____ MATERIAL PROVIDED

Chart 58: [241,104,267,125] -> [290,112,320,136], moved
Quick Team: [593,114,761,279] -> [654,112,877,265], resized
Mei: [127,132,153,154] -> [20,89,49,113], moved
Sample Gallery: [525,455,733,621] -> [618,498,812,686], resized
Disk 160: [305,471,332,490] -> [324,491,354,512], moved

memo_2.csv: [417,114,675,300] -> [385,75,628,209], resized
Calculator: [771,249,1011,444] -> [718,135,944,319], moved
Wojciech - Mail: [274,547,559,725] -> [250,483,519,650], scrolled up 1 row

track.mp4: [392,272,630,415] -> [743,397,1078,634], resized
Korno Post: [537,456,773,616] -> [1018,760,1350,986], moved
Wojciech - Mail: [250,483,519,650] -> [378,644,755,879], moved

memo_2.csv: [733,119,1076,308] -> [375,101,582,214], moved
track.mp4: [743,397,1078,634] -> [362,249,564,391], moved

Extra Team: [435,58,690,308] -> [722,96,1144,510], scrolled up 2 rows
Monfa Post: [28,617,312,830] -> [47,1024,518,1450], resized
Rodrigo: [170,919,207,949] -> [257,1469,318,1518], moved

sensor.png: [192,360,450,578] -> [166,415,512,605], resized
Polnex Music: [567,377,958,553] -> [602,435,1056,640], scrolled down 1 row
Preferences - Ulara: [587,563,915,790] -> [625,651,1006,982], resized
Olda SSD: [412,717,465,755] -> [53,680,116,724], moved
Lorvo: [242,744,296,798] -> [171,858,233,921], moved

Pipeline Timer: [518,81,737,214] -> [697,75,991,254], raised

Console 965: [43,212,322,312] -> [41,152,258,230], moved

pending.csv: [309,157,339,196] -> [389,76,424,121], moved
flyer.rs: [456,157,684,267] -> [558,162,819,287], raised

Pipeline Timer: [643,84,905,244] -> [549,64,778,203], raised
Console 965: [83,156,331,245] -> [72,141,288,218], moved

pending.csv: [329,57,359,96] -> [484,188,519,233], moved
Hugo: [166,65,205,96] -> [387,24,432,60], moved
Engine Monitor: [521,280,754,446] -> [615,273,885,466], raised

________

## PROMPT
Would you please repeat exactly the lines above, starting at the line with "Mei: [127,132,153,154] ->" and stopping at the line with "Calculator: [771,249,1011,444] ->", both included?

## EXERCISE OUTPUT
Mei: [127,132,153,154] -> [20,89,49,113], moved
Sample Gallery: [525,455,733,621] -> [618,498,812,686], resized
Disk 160: [305,471,332,490] -> [324,491,354,512], moved

memo_2.csv: [417,114,675,300] -> [385,75,628,209], resized
Calculator: [771,249,1011,444] -> [718,135,944,319], moved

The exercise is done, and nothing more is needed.